> WHAT YOU SHOULD DO: List every line that contains the string "photo", matching case exactly.
========
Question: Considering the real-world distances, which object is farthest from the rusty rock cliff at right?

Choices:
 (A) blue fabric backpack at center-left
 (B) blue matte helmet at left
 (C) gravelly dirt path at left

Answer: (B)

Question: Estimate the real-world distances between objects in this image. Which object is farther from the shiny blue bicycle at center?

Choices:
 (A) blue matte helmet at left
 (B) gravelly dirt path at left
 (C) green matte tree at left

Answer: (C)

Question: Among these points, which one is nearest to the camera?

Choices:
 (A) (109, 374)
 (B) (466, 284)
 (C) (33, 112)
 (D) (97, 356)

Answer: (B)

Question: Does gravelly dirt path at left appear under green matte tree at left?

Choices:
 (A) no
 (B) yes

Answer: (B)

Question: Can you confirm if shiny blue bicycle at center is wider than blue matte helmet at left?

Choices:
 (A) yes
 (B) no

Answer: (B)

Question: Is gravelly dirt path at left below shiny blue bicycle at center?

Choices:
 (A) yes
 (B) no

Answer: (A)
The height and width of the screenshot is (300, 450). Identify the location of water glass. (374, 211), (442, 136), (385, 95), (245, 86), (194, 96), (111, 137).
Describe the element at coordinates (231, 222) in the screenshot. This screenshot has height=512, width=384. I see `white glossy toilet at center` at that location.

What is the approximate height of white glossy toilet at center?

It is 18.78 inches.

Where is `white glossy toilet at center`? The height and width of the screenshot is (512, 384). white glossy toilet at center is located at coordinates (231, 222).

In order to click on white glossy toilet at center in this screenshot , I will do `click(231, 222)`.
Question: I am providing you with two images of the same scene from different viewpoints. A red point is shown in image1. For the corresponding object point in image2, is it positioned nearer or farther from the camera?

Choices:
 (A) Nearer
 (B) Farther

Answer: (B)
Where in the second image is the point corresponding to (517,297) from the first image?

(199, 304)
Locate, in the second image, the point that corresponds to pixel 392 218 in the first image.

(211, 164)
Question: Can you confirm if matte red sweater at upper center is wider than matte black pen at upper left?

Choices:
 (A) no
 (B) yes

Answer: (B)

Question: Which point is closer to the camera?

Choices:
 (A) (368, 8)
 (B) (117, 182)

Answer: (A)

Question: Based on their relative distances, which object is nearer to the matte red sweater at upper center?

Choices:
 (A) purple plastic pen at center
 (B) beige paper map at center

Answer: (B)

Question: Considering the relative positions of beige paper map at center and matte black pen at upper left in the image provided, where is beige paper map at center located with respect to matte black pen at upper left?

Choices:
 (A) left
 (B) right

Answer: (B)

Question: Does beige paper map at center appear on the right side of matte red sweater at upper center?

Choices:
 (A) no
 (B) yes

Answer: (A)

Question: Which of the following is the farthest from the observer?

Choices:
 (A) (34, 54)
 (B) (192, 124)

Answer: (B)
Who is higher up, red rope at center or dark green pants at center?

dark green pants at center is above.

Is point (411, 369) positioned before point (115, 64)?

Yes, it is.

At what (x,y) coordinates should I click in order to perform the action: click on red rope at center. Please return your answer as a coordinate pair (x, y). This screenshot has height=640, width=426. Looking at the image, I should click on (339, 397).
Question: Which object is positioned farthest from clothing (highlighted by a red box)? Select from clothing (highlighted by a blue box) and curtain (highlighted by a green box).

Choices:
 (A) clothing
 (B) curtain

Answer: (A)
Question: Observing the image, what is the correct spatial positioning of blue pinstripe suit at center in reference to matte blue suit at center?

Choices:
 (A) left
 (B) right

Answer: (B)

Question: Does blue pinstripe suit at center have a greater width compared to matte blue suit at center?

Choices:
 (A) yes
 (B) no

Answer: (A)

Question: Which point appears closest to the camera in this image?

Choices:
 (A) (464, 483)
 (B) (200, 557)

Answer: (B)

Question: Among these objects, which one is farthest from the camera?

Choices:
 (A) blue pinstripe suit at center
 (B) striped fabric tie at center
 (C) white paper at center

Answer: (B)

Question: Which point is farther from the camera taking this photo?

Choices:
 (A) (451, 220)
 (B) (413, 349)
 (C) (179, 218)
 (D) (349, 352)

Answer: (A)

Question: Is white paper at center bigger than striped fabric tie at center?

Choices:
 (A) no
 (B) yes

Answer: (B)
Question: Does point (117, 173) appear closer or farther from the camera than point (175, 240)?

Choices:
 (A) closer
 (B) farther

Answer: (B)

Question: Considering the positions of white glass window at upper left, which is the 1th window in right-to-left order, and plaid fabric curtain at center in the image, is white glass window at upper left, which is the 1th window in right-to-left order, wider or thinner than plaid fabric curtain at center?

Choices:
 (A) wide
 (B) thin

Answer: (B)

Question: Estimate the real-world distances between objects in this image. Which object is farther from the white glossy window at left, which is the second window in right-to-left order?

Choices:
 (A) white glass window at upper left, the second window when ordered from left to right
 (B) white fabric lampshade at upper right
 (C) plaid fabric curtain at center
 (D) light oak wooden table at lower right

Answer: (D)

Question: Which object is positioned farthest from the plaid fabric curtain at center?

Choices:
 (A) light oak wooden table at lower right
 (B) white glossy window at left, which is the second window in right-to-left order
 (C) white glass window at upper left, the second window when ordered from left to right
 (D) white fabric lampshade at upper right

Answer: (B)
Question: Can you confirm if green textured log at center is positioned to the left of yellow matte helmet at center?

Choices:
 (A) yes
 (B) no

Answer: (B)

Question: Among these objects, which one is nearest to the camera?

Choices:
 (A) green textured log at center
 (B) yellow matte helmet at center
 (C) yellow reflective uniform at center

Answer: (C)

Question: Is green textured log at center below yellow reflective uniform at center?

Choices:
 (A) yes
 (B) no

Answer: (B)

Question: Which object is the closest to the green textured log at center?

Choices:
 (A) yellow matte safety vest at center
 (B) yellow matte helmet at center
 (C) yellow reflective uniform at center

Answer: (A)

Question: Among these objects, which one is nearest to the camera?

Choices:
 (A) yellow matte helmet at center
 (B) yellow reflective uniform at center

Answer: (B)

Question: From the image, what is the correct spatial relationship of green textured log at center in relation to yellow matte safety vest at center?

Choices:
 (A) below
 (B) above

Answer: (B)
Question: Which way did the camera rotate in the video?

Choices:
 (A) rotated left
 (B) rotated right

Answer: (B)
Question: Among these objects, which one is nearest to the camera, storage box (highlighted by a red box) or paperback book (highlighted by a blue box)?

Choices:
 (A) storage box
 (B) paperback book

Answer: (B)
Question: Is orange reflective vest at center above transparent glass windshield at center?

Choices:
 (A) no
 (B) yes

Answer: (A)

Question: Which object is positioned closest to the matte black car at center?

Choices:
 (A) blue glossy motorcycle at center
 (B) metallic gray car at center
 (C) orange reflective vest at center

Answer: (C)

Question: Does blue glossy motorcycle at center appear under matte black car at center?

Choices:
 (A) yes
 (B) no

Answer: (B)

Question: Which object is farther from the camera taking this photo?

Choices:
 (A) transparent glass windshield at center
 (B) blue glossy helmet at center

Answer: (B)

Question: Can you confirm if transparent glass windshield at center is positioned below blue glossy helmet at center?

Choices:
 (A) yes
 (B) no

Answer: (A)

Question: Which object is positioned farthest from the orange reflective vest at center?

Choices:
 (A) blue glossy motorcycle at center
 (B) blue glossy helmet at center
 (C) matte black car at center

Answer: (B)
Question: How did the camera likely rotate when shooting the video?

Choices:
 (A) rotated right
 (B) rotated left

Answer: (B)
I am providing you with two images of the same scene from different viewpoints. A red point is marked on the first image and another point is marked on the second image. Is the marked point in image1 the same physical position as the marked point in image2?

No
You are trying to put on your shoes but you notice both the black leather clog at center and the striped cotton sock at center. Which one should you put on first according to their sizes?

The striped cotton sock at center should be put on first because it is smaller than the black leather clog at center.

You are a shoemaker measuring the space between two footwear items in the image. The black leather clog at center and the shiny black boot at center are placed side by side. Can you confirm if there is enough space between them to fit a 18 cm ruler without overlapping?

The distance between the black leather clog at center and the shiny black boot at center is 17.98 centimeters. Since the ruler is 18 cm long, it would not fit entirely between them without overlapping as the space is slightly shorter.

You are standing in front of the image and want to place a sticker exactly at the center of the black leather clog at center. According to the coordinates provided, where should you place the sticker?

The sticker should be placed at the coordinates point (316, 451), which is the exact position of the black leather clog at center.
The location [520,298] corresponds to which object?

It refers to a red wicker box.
========
> RESPONSE TO THE EXERCISE:
Question: Which point is farther from the camera taking this photo?
Question: Which object is farther from the camera taking this photo?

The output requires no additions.